**Task**
The required answer is every line of the data containing the word "lime".

**Data section**
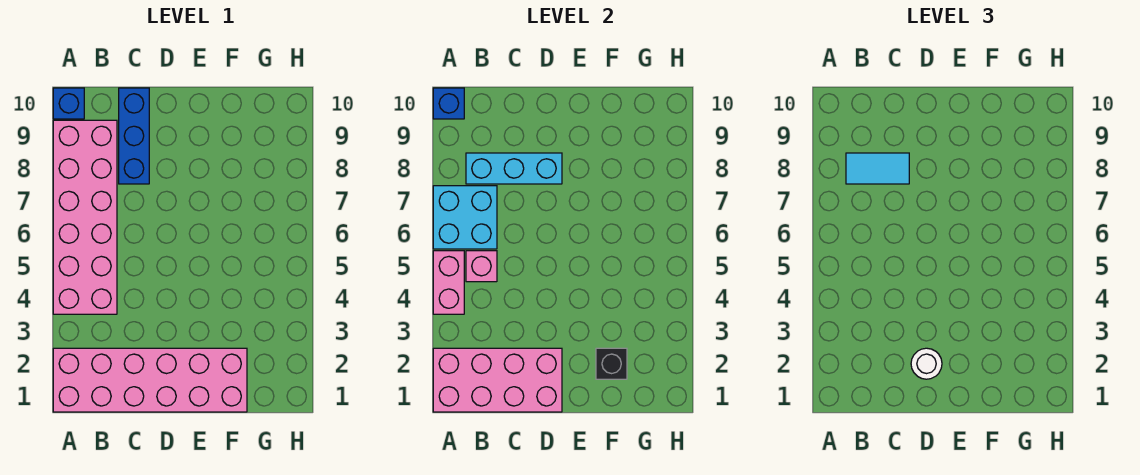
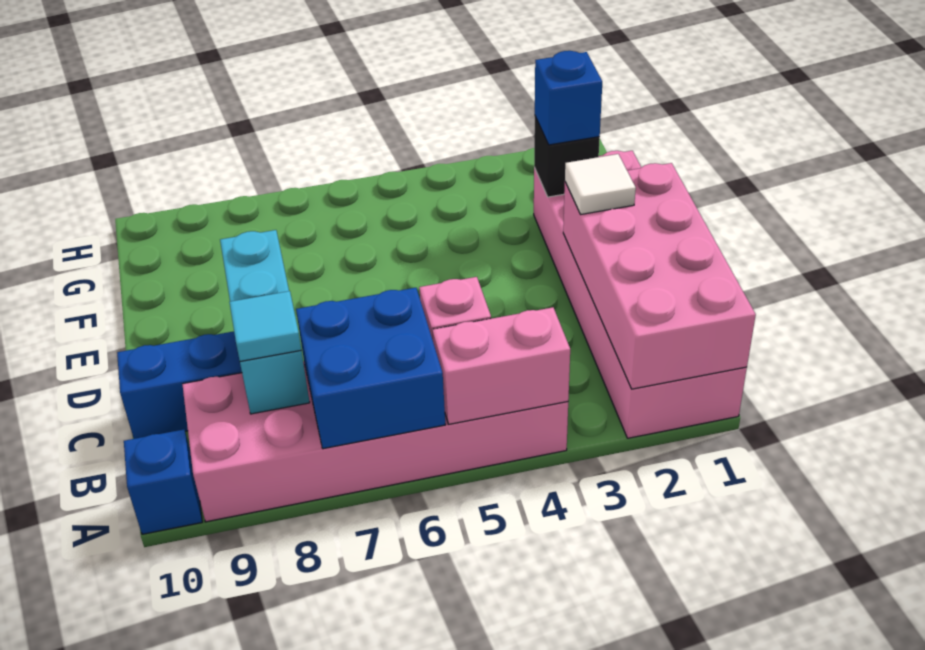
cyan brick A6:B7 level 2 -> blue brick A6:B7 level 2
blue brick A10 level 2 -> blue brick F2 level 3
cyan tile B8:C8 level 3 -> cyan tile B8 level 3
white round brick D2 level 3 -> white tile D2 level 3

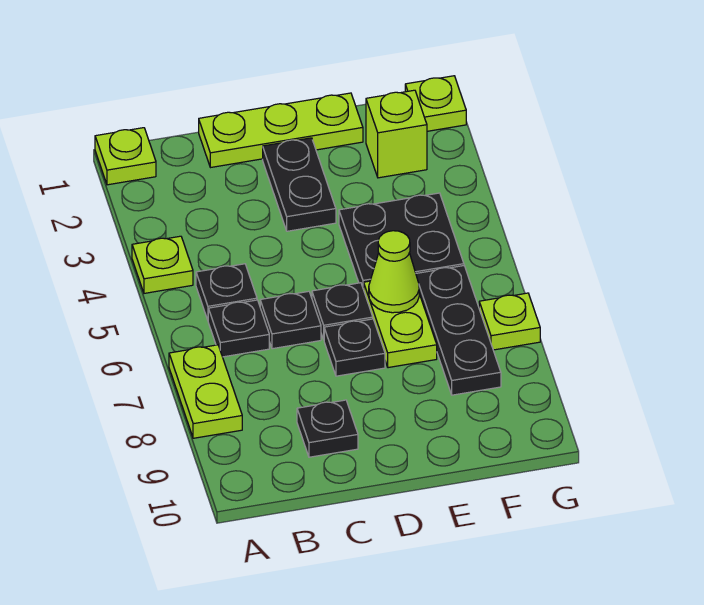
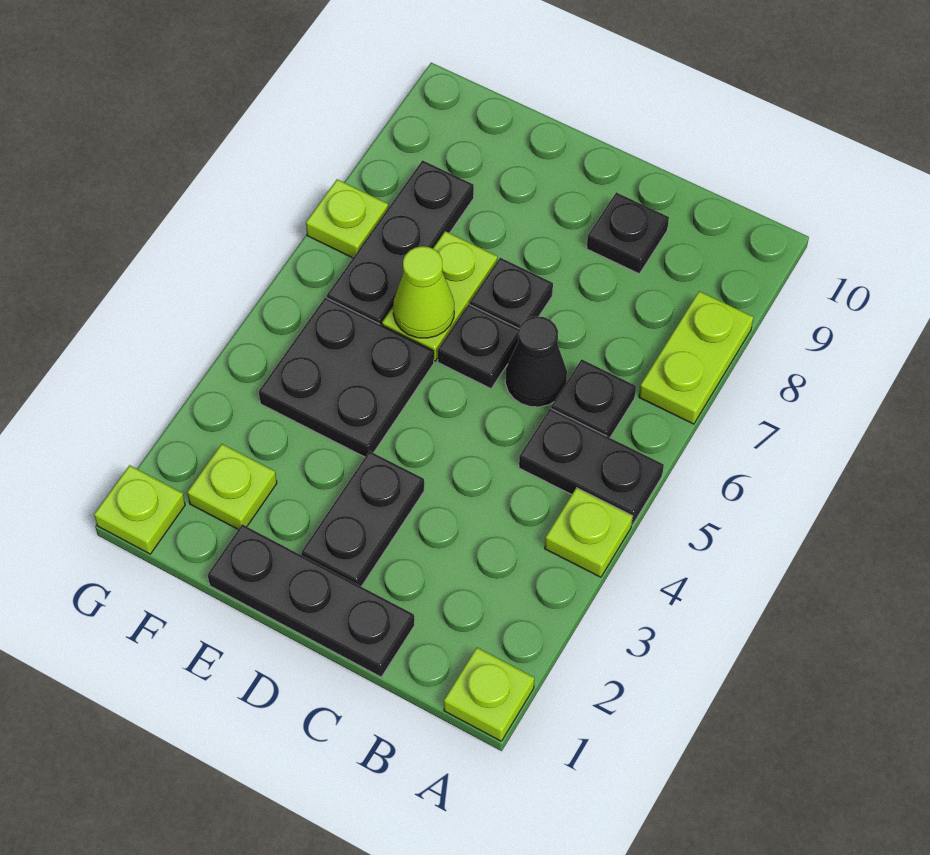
black plate B5 level 1 -> black plate A5:B5 level 1
lime plate C1:E1 level 1 -> black plate C1:E1 level 1
black plate C6 level 1 -> black cone C6 level 1
lime brick F2 level 1 -> lime plate F2 level 1

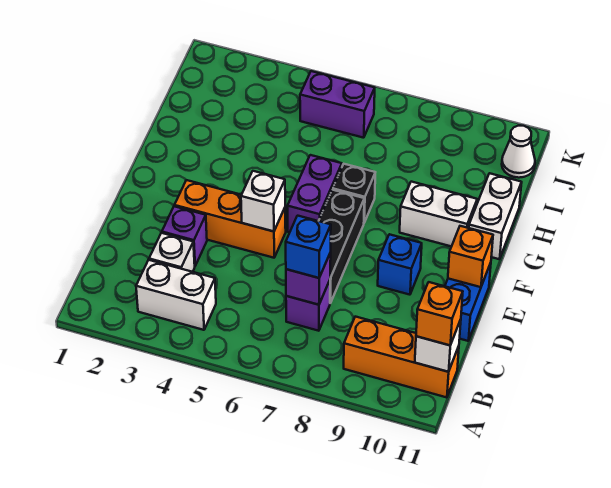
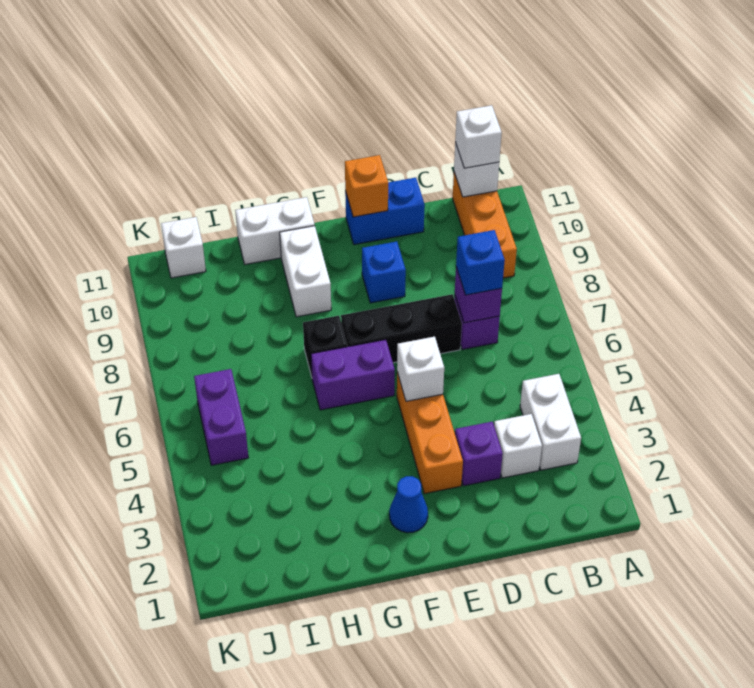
orange brick B11 level 3 -> white brick B11 level 3
none -> blue cone F2 level 1
white cone J11 level 1 -> white brick J11 level 1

**Expected output**
lime plate C1:E1 level 1 -> black plate C1:E1 level 1
lime brick F2 level 1 -> lime plate F2 level 1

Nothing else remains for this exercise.